» **EXERCISE DETAILS**: In the listing below, start your output at the line with "cyan tile J2:J3" and end it after the line with "brown brick N3 level 3 -> none", copying every line exactly.

» **RAW DATA**:
*** Begin section ***

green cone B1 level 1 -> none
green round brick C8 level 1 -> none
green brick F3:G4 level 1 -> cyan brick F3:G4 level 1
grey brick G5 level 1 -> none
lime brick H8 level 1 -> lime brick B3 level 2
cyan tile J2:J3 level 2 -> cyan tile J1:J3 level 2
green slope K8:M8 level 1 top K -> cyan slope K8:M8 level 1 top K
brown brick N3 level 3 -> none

*** End section ***
*** Begin section ***

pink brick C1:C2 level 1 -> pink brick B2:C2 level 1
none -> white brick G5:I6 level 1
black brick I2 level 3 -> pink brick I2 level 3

*** End section ***

» **RESULT FOR THIS EXERCISE**:
cyan tile J2:J3 level 2 -> cyan tile J1:J3 level 2
green slope K8:M8 level 1 top K -> cyan slope K8:M8 level 1 top K
brown brick N3 level 3 -> none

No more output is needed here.